RECORDED DATA:
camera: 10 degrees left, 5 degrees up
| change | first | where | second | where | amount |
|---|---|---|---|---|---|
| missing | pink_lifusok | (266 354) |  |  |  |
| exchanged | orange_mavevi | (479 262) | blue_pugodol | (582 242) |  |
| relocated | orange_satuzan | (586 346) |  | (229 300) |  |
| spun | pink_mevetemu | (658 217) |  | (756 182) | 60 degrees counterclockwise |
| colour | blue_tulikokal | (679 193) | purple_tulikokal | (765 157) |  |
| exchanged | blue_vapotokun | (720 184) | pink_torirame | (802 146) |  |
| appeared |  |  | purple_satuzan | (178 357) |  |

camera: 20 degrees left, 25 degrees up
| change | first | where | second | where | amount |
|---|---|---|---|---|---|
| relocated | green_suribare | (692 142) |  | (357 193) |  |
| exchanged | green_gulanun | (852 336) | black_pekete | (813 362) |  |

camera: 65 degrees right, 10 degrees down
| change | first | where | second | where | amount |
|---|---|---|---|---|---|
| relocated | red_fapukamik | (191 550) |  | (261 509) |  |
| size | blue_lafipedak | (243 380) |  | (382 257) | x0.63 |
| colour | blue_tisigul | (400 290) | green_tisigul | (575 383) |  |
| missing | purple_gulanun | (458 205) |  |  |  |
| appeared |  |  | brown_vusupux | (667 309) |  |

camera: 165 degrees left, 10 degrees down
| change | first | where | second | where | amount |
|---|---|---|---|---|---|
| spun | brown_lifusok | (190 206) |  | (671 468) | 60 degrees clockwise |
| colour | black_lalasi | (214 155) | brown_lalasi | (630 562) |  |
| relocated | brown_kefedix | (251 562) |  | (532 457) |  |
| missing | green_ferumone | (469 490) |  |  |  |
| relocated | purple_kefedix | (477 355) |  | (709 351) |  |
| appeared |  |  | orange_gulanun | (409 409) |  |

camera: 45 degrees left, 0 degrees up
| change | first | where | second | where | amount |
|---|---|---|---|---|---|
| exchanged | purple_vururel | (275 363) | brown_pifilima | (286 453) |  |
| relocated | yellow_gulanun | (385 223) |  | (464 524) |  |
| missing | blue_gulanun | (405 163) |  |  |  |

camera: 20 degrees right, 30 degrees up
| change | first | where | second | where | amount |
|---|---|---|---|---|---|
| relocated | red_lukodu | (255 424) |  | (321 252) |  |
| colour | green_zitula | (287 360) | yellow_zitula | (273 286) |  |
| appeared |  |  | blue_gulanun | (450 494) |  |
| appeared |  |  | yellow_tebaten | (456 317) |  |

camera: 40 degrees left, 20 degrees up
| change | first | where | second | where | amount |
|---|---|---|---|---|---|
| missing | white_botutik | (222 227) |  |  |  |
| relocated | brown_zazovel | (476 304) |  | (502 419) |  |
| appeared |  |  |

EXERCISE AIM: A complete, exact copy of the material above is the expected answer.

TASK SOLUTION:
camera: 10 degrees left, 5 degrees up
| change | first | where | second | where | amount |
|---|---|---|---|---|---|
| missing | pink_lifusok | (266 354) |  |  |  |
| exchanged | orange_mavevi | (479 262) | blue_pugodol | (582 242) |  |
| relocated | orange_satuzan | (586 346) |  | (229 300) |  |
| spun | pink_mevetemu | (658 217) |  | (756 182) | 60 degrees counterclockwise |
| colour | blue_tulikokal | (679 193) | purple_tulikokal | (765 157) |  |
| exchanged | blue_vapotokun | (720 184) | pink_torirame | (802 146) |  |
| appeared |  |  | purple_satuzan | (178 357) |  |

camera: 20 degrees left, 25 degrees up
| change | first | where | second | where | amount |
|---|---|---|---|---|---|
| relocated | green_suribare | (692 142) |  | (357 193) |  |
| exchanged | green_gulanun | (852 336) | black_pekete | (813 362) |  |

camera: 65 degrees right, 10 degrees down
| change | first | where | second | where | amount |
|---|---|---|---|---|---|
| relocated | red_fapukamik | (191 550) |  | (261 509) |  |
| size | blue_lafipedak | (243 380) |  | (382 257) | x0.63 |
| colour | blue_tisigul | (400 290) | green_tisigul | (575 383) |  |
| missing | purple_gulanun | (458 205) |  |  |  |
| appeared |  |  | brown_vusupux | (667 309) |  |

camera: 165 degrees left, 10 degrees down
| change | first | where | second | where | amount |
|---|---|---|---|---|---|
| spun | brown_lifusok | (190 206) |  | (671 468) | 60 degrees clockwise |
| colour | black_lalasi | (214 155) | brown_lalasi | (630 562) |  |
| relocated | brown_kefedix | (251 562) |  | (532 457) |  |
| missing | green_ferumone | (469 490) |  |  |  |
| relocated | purple_kefedix | (477 355) |  | (709 351) |  |
| appeared |  |  | orange_gulanun | (409 409) |  |

camera: 45 degrees left, 0 degrees up
| change | first | where | second | where | amount |
|---|---|---|---|---|---|
| exchanged | purple_vururel | (275 363) | brown_pifilima | (286 453) |  |
| relocated | yellow_gulanun | (385 223) |  | (464 524) |  |
| missing | blue_gulanun | (405 163) |  |  |  |

camera: 20 degrees right, 30 degrees up
| change | first | where | second | where | amount |
|---|---|---|---|---|---|
| relocated | red_lukodu | (255 424) |  | (321 252) |  |
| colour | green_zitula | (287 360) | yellow_zitula | (273 286) |  |
| appeared |  |  | blue_gulanun | (450 494) |  |
| appeared |  |  | yellow_tebaten | (456 317) |  |

camera: 40 degrees left, 20 degrees up
| change | first | where | second | where | amount |
|---|---|---|---|---|---|
| missing | white_botutik | (222 227) |  |  |  |
| relocated | brown_zazovel | (476 304) |  | (502 419) |  |
| appeared |  |  |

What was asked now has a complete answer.